(Stored items from a collection)
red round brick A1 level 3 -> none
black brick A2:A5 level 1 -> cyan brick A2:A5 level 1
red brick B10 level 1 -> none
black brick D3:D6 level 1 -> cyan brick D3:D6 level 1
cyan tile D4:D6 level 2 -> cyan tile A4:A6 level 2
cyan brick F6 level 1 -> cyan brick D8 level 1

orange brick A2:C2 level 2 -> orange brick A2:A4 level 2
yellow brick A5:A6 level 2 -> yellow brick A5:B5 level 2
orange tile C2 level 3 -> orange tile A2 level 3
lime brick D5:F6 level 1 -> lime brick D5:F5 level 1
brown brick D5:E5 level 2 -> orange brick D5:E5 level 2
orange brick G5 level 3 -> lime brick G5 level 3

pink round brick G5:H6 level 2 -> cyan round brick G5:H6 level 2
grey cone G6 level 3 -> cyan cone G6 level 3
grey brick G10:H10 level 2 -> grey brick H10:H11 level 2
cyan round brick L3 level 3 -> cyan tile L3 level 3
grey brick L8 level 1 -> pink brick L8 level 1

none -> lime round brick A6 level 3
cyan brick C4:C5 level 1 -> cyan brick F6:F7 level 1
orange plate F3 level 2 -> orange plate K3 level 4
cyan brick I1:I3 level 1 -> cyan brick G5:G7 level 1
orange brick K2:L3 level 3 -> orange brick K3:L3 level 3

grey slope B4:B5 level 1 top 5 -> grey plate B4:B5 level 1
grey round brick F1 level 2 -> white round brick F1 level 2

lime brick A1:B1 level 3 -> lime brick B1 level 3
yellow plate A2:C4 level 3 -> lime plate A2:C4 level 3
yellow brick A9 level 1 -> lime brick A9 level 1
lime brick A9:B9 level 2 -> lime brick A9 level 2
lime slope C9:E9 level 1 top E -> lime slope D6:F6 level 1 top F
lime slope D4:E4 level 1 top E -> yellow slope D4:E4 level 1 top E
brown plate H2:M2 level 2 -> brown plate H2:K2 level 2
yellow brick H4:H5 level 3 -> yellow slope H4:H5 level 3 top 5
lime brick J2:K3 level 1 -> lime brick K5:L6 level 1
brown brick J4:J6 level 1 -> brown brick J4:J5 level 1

Work request
Search the data above for the word "grey" and show every line that has it.

Task answer
grey cone G6 level 3 -> cyan cone G6 level 3
grey brick G10:H10 level 2 -> grey brick H10:H11 level 2
grey brick L8 level 1 -> pink brick L8 level 1
grey slope B4:B5 level 1 top 5 -> grey plate B4:B5 level 1
grey round brick F1 level 2 -> white round brick F1 level 2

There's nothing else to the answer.